#### Source material
::::::::::
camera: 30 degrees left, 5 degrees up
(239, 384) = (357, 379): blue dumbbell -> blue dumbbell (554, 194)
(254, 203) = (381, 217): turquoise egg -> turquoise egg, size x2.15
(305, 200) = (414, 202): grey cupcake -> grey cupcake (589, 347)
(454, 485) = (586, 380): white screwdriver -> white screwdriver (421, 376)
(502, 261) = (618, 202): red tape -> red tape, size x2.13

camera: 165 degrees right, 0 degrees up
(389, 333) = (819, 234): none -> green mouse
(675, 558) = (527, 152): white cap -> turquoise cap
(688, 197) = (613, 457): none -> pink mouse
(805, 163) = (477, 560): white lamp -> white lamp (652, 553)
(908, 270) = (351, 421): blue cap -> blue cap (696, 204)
::::::::::
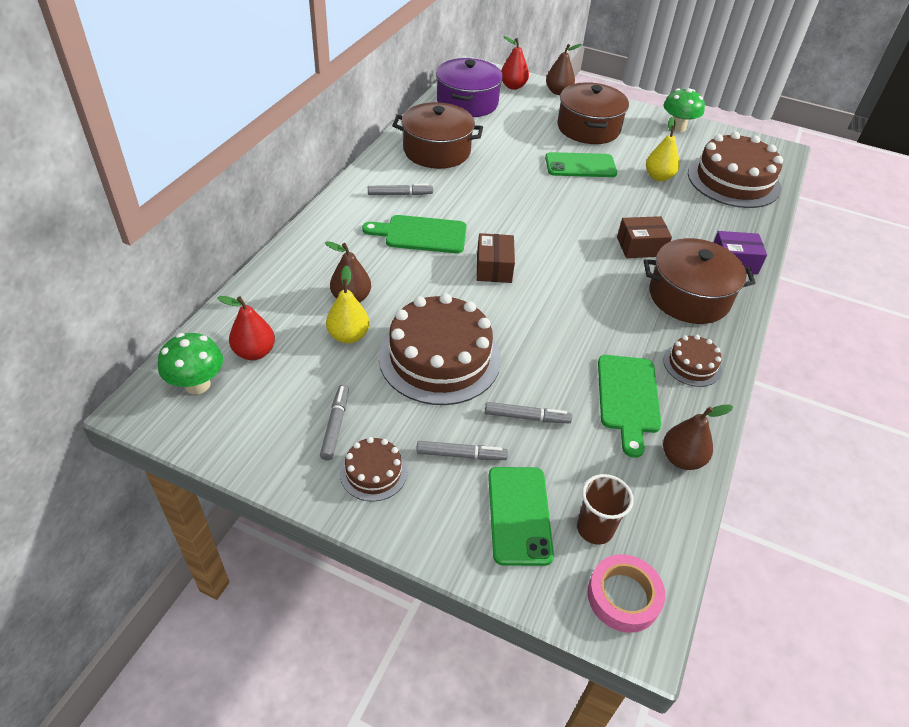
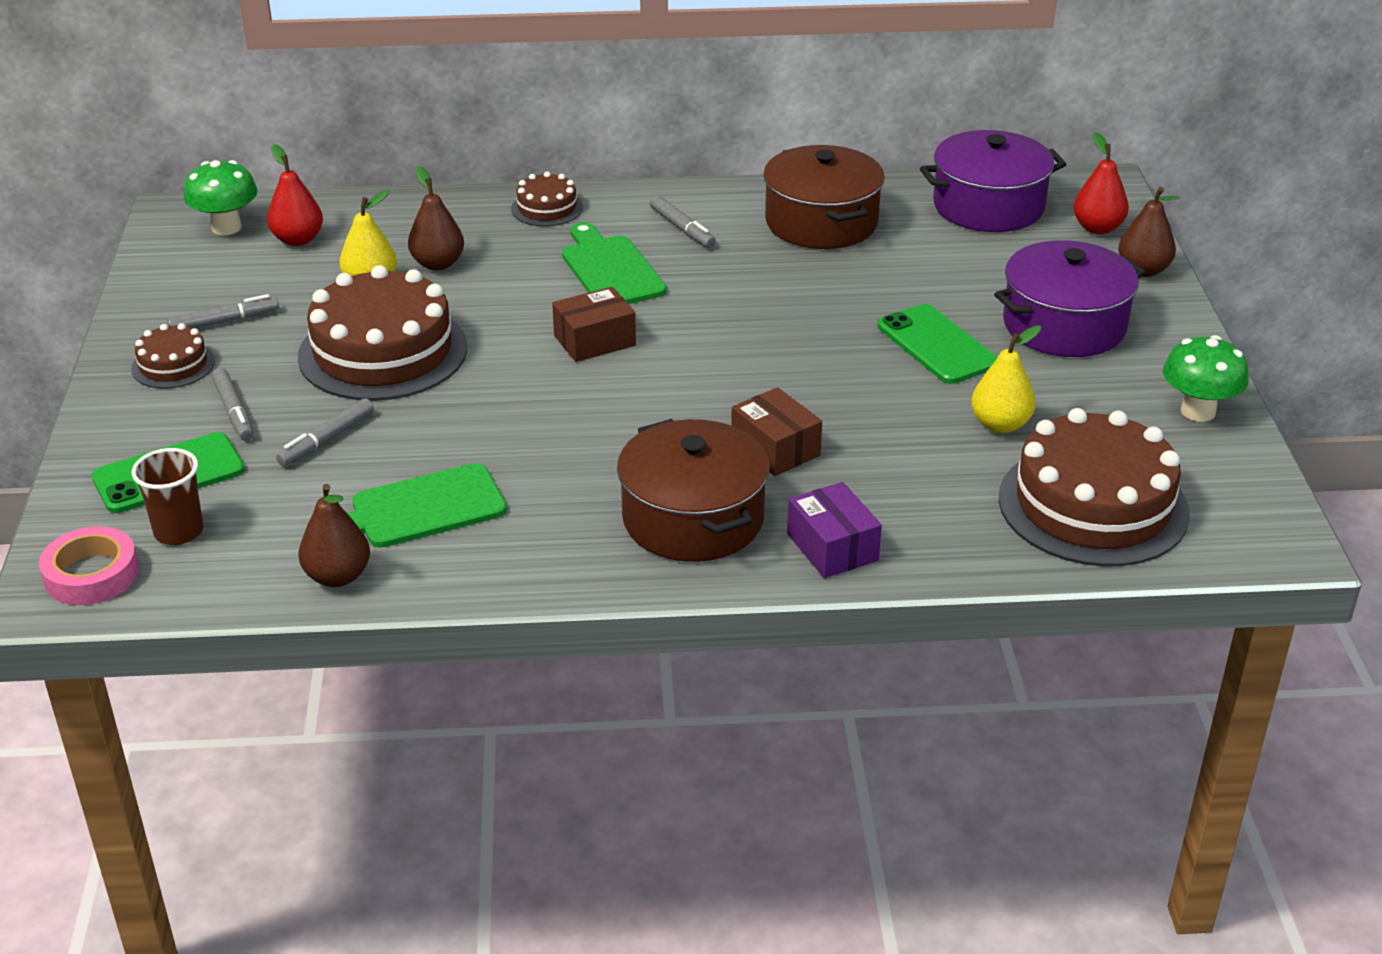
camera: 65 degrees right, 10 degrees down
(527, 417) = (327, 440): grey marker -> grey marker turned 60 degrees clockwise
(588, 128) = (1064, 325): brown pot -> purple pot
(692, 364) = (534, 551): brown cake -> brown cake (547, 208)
::::::::::
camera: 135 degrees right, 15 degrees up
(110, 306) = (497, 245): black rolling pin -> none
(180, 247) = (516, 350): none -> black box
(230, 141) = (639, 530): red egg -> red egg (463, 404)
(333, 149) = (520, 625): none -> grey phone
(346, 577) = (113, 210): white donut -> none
::::::::::
#### Aim of the task
Going through the entries, return every line holding the word "white".

#### Result
(454, 485) = (586, 380): white screwdriver -> white screwdriver (421, 376)
(675, 558) = (527, 152): white cap -> turquoise cap
(805, 163) = (477, 560): white lamp -> white lamp (652, 553)
(346, 577) = (113, 210): white donut -> none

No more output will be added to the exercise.